→ **Description of the task**:
For the word "pawn", state how many lines of the records include it, with no other text.

== Segment start ==

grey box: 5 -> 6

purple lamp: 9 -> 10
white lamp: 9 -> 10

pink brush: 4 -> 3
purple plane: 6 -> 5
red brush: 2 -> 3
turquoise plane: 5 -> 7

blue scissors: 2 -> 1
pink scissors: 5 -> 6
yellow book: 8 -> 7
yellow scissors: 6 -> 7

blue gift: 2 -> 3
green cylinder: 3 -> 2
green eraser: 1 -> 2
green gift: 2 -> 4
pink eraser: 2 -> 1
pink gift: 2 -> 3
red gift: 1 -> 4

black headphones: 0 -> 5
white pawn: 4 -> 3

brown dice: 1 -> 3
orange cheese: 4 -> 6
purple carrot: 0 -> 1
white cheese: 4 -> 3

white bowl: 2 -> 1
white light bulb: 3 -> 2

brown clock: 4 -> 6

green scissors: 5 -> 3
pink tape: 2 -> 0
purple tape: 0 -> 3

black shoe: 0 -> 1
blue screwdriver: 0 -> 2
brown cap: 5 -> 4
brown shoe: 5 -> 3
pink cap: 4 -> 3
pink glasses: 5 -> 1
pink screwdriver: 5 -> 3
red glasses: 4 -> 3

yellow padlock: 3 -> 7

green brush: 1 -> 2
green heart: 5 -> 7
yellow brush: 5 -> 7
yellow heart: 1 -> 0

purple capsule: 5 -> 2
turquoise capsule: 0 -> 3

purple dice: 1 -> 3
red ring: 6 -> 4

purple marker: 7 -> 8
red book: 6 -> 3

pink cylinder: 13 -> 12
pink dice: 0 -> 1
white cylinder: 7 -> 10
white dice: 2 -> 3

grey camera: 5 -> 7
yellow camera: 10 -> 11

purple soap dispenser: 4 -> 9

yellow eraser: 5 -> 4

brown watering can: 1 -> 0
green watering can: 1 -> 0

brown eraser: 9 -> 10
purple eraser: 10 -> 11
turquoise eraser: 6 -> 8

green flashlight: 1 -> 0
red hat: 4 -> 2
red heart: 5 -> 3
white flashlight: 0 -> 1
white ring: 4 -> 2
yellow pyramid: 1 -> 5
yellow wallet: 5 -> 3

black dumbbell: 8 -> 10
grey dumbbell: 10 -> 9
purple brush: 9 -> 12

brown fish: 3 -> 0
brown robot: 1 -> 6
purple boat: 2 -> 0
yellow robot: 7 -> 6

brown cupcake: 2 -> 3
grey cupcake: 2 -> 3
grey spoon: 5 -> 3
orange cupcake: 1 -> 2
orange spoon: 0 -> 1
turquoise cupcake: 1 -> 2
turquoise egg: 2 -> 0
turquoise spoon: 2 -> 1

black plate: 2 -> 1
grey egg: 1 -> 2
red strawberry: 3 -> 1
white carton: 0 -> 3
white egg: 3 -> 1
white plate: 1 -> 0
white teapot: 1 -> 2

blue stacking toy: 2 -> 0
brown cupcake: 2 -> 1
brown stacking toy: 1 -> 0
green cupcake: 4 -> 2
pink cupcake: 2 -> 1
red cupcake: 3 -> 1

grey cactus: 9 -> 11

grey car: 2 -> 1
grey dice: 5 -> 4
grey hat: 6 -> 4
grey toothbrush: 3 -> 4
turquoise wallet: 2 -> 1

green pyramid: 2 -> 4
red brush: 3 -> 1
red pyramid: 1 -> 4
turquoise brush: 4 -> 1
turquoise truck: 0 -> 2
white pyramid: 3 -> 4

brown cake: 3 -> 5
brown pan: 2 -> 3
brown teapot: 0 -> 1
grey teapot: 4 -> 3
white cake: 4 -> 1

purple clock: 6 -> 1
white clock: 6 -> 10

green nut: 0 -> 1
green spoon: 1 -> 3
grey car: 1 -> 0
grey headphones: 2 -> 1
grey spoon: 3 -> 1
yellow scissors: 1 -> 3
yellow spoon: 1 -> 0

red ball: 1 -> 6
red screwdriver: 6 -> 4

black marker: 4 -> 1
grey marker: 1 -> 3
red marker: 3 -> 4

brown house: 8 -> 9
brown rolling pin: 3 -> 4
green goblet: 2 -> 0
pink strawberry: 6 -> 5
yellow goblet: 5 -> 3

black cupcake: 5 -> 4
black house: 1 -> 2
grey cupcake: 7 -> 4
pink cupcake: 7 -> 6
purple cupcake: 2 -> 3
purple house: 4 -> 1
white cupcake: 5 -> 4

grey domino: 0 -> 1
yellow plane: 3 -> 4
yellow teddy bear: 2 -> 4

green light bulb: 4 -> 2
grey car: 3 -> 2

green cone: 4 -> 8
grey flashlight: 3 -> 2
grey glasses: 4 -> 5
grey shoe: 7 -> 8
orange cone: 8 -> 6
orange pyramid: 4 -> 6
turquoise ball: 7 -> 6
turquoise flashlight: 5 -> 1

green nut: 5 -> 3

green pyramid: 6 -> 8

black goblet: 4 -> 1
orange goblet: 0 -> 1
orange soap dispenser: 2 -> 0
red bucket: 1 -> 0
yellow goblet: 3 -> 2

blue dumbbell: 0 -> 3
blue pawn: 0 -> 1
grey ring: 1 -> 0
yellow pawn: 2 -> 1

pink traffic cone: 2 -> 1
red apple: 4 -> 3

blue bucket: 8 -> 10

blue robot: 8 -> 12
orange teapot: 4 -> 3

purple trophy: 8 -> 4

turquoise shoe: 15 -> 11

== Segment end ==

→ **Exercise response**:
3